▸ Problem to work on:
Output, word for word, the lines of this listing that fall between the line with "purple brick D1 level 4 -> none" and the line with "orange brick E3", counting both of those lines, and no others.

▸ Supplied records:

- Opening Delimiter -

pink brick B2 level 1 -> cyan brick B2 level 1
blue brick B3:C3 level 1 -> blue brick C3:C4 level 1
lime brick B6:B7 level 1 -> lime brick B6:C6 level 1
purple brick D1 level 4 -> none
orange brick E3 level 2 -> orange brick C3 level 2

- Closing Delimiter -
- Opening Delimiter -

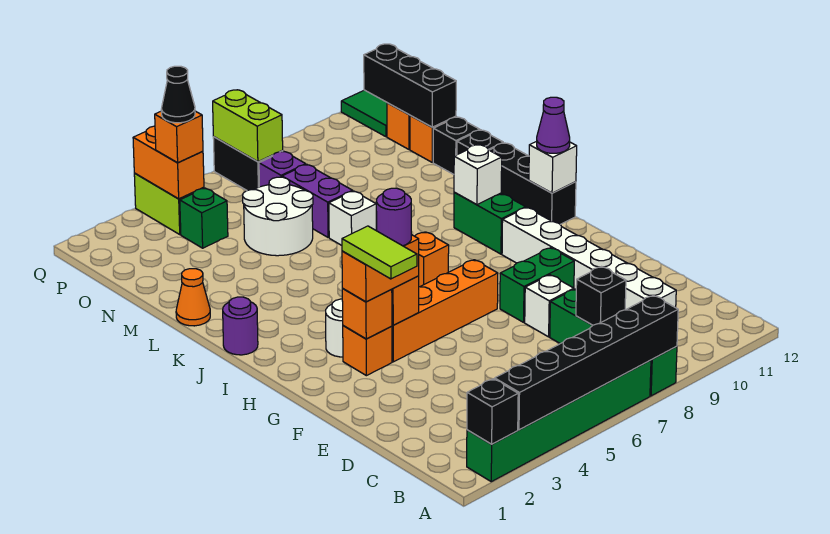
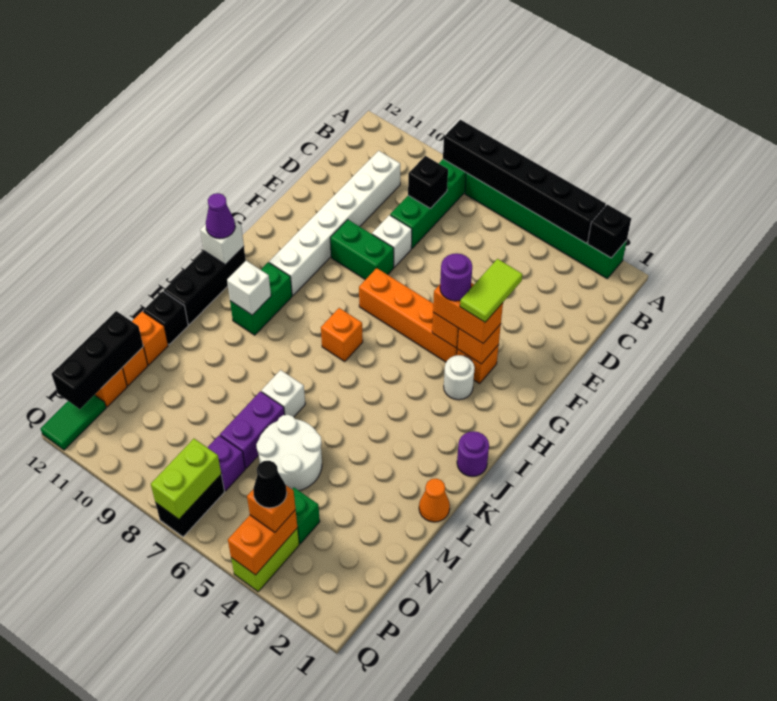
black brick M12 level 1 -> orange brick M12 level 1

- Closing Delimiter -

▸ Task output:
purple brick D1 level 4 -> none
orange brick E3 level 2 -> orange brick C3 level 2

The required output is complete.